» **How to complete this task**
Only an exact, complete copy of the listing will serve as the answer.

○ ○ ○

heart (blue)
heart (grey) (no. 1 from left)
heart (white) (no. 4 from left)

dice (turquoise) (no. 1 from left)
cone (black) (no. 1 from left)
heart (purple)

○ ○ ○

» **Result of the exercise**
heart (blue)
heart (grey) (no. 1 from left)
heart (white) (no. 4 from left)

dice (turquoise) (no. 1 from left)
cone (black) (no. 1 from left)
heart (purple)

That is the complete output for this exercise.